» **TASK DIRECTIONS**:
With every line kept intact, print the entries that appear below.

(Coordinate-based object records)
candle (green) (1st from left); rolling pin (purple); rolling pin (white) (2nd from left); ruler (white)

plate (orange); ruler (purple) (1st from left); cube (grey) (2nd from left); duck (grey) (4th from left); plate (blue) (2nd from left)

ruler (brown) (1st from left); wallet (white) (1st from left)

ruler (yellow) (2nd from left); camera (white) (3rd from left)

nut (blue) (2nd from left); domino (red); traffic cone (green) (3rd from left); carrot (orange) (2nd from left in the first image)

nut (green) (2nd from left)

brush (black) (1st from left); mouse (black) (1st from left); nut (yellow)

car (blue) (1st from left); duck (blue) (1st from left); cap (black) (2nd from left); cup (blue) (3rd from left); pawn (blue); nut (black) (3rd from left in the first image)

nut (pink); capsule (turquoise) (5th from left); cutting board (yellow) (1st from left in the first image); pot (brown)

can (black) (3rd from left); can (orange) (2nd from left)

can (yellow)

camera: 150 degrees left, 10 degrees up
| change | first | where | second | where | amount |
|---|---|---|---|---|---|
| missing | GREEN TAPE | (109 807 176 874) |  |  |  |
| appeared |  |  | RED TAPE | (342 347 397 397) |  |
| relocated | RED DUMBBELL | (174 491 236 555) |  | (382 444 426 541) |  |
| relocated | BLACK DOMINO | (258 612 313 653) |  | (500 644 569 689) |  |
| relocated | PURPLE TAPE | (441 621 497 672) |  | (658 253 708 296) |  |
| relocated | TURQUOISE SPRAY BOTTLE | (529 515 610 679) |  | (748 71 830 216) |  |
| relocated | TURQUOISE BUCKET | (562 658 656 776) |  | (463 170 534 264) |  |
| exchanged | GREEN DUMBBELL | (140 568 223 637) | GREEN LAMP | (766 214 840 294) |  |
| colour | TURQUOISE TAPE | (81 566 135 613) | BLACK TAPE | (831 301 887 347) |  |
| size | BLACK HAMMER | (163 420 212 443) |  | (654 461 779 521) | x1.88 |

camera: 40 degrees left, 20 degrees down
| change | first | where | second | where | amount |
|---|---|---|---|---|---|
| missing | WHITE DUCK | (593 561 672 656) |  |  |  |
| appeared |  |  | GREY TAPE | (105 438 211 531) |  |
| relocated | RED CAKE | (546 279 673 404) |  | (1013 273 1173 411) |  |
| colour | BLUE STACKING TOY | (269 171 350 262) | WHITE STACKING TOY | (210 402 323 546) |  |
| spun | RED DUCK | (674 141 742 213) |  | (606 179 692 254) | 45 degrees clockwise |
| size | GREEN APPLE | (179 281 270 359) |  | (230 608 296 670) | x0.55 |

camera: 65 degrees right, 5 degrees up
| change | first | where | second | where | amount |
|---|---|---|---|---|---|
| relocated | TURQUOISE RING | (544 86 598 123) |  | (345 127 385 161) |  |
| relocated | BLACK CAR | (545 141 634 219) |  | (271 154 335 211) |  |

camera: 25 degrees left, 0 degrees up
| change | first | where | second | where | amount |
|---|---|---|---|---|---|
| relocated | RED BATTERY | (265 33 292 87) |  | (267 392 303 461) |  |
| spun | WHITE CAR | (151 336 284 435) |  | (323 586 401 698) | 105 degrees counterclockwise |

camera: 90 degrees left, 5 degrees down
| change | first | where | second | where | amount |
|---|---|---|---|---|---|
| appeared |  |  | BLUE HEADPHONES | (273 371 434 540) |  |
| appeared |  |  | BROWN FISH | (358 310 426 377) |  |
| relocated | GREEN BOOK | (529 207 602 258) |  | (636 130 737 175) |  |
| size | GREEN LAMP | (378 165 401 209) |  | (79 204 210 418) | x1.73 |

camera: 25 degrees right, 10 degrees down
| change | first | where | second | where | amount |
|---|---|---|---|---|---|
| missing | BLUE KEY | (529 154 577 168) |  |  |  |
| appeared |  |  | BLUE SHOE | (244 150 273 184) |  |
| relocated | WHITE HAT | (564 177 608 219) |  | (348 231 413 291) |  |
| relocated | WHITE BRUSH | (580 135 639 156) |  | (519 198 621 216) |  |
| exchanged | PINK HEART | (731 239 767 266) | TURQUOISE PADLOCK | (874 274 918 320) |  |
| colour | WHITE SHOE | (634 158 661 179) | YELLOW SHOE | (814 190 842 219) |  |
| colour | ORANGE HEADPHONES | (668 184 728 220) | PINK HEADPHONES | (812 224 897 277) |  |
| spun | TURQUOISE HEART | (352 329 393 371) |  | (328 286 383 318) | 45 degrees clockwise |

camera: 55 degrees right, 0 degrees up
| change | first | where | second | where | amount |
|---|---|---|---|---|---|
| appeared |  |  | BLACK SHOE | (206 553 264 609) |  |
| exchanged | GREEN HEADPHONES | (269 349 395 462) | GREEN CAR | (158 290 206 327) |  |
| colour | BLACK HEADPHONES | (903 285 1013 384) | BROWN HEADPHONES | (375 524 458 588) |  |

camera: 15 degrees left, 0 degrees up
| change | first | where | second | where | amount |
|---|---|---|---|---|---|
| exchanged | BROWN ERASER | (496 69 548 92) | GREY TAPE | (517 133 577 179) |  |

» **TASK SOLUTION**:
candle (green) (1st from left); rolling pin (purple); rolling pin (white) (2nd from left); ruler (white)

plate (orange); ruler (purple) (1st from left); cube (grey) (2nd from left); duck (grey) (4th from left); plate (blue) (2nd from left)

ruler (brown) (1st from left); wallet (white) (1st from left)

ruler (yellow) (2nd from left); camera (white) (3rd from left)

nut (blue) (2nd from left); domino (red); traffic cone (green) (3rd from left); carrot (orange) (2nd from left in the first image)

nut (green) (2nd from left)

brush (black) (1st from left); mouse (black) (1st from left); nut (yellow)

car (blue) (1st from left); duck (blue) (1st from left); cap (black) (2nd from left); cup (blue) (3rd from left); pawn (blue); nut (black) (3rd from left in the first image)

nut (pink); capsule (turquoise) (5th from left); cutting board (yellow) (1st from left in the first image); pot (brown)

can (black) (3rd from left); can (orange) (2nd from left)

can (yellow)

camera: 150 degrees left, 10 degrees up
| change | first | where | second | where | amount |
|---|---|---|---|---|---|
| missing | GREEN TAPE | (109 807 176 874) |  |  |  |
| appeared |  |  | RED TAPE | (342 347 397 397) |  |
| relocated | RED DUMBBELL | (174 491 236 555) |  | (382 444 426 541) |  |
| relocated | BLACK DOMINO | (258 612 313 653) |  | (500 644 569 689) |  |
| relocated | PURPLE TAPE | (441 621 497 672) |  | (658 253 708 296) |  |
| relocated | TURQUOISE SPRAY BOTTLE | (529 515 610 679) |  | (748 71 830 216) |  |
| relocated | TURQUOISE BUCKET | (562 658 656 776) |  | (463 170 534 264) |  |
| exchanged | GREEN DUMBBELL | (140 568 223 637) | GREEN LAMP | (766 214 840 294) |  |
| colour | TURQUOISE TAPE | (81 566 135 613) | BLACK TAPE | (831 301 887 347) |  |
| size | BLACK HAMMER | (163 420 212 443) |  | (654 461 779 521) | x1.88 |

camera: 40 degrees left, 20 degrees down
| change | first | where | second | where | amount |
|---|---|---|---|---|---|
| missing | WHITE DUCK | (593 561 672 656) |  |  |  |
| appeared |  |  | GREY TAPE | (105 438 211 531) |  |
| relocated | RED CAKE | (546 279 673 404) |  | (1013 273 1173 411) |  |
| colour | BLUE STACKING TOY | (269 171 350 262) | WHITE STACKING TOY | (210 402 323 546) |  |
| spun | RED DUCK | (674 141 742 213) |  | (606 179 692 254) | 45 degrees clockwise |
| size | GREEN APPLE | (179 281 270 359) |  | (230 608 296 670) | x0.55 |

camera: 65 degrees right, 5 degrees up
| change | first | where | second | where | amount |
|---|---|---|---|---|---|
| relocated | TURQUOISE RING | (544 86 598 123) |  | (345 127 385 161) |  |
| relocated | BLACK CAR | (545 141 634 219) |  | (271 154 335 211) |  |

camera: 25 degrees left, 0 degrees up
| change | first | where | second | where | amount |
|---|---|---|---|---|---|
| relocated | RED BATTERY | (265 33 292 87) |  | (267 392 303 461) |  |
| spun | WHITE CAR | (151 336 284 435) |  | (323 586 401 698) | 105 degrees counterclockwise |

camera: 90 degrees left, 5 degrees down
| change | first | where | second | where | amount |
|---|---|---|---|---|---|
| appeared |  |  | BLUE HEADPHONES | (273 371 434 540) |  |
| appeared |  |  | BROWN FISH | (358 310 426 377) |  |
| relocated | GREEN BOOK | (529 207 602 258) |  | (636 130 737 175) |  |
| size | GREEN LAMP | (378 165 401 209) |  | (79 204 210 418) | x1.73 |

camera: 25 degrees right, 10 degrees down
| change | first | where | second | where | amount |
|---|---|---|---|---|---|
| missing | BLUE KEY | (529 154 577 168) |  |  |  |
| appeared |  |  | BLUE SHOE | (244 150 273 184) |  |
| relocated | WHITE HAT | (564 177 608 219) |  | (348 231 413 291) |  |
| relocated | WHITE BRUSH | (580 135 639 156) |  | (519 198 621 216) |  |
| exchanged | PINK HEART | (731 239 767 266) | TURQUOISE PADLOCK | (874 274 918 320) |  |
| colour | WHITE SHOE | (634 158 661 179) | YELLOW SHOE | (814 190 842 219) |  |
| colour | ORANGE HEADPHONES | (668 184 728 220) | PINK HEADPHONES | (812 224 897 277) |  |
| spun | TURQUOISE HEART | (352 329 393 371) |  | (328 286 383 318) | 45 degrees clockwise |

camera: 55 degrees right, 0 degrees up
| change | first | where | second | where | amount |
|---|---|---|---|---|---|
| appeared |  |  | BLACK SHOE | (206 553 264 609) |  |
| exchanged | GREEN HEADPHONES | (269 349 395 462) | GREEN CAR | (158 290 206 327) |  |
| colour | BLACK HEADPHONES | (903 285 1013 384) | BROWN HEADPHONES | (375 524 458 588) |  |

camera: 15 degrees left, 0 degrees up
| change | first | where | second | where | amount |
|---|---|---|---|---|---|
| exchanged | BROWN ERASER | (496 69 548 92) | GREY TAPE | (517 133 577 179) |  |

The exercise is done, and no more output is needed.